Object transformation records:
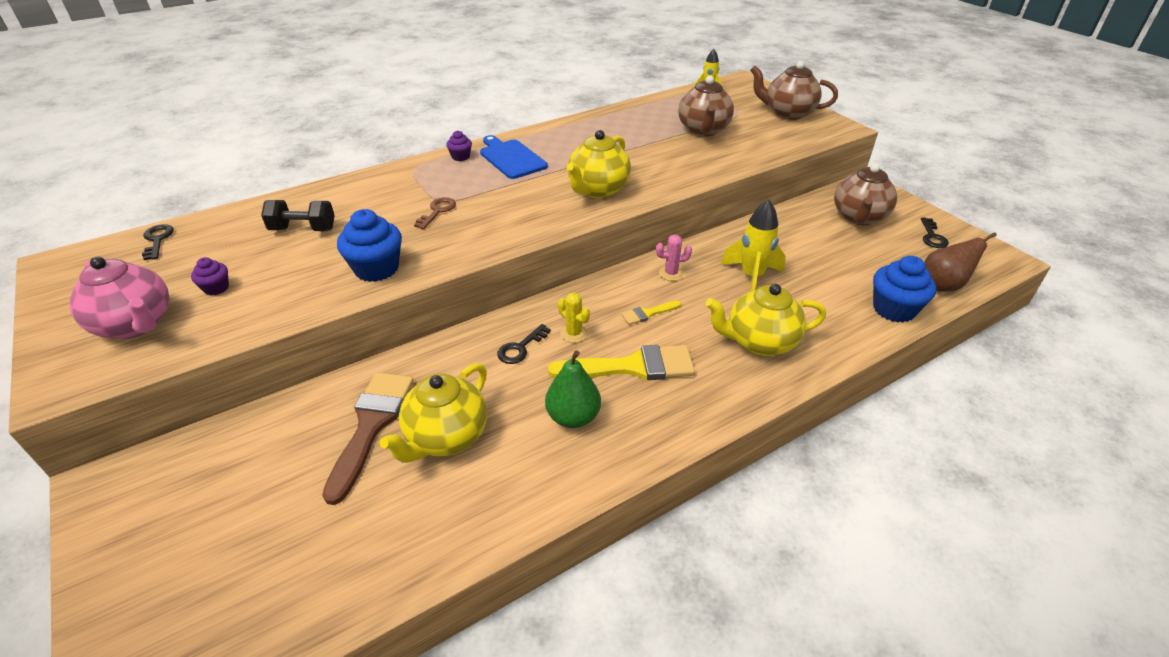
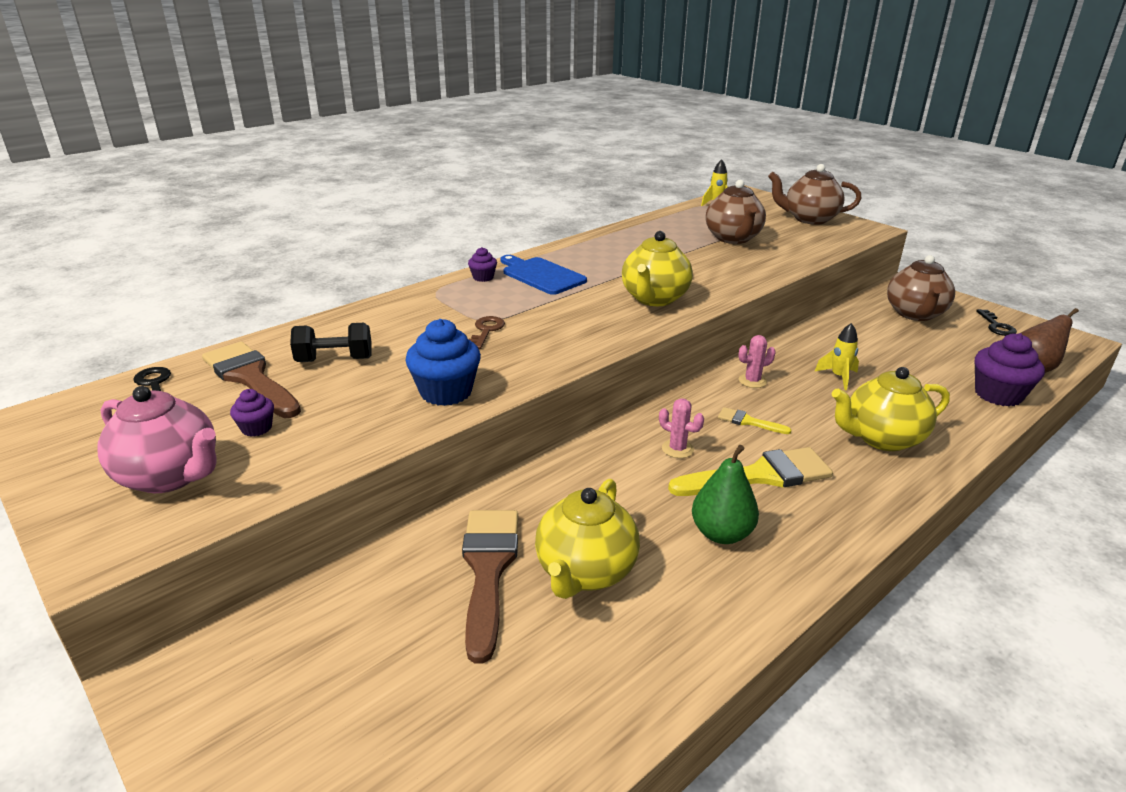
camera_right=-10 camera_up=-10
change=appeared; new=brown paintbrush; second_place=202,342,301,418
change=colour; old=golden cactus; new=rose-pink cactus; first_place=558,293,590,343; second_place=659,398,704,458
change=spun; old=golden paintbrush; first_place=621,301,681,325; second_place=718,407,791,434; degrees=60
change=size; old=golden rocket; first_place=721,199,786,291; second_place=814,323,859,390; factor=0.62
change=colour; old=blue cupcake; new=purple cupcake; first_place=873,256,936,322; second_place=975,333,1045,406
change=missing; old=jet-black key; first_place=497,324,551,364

TASK TO COMPLETE: Look above for the line that contains "change=size; old=golden rocket;". That line and every line after it through the end of the data must be written out exactly, with nothing else.

TASK SOLUTION:
change=size; old=golden rocket; first_place=721,199,786,291; second_place=814,323,859,390; factor=0.62
change=colour; old=blue cupcake; new=purple cupcake; first_place=873,256,936,322; second_place=975,333,1045,406
change=missing; old=jet-black key; first_place=497,324,551,364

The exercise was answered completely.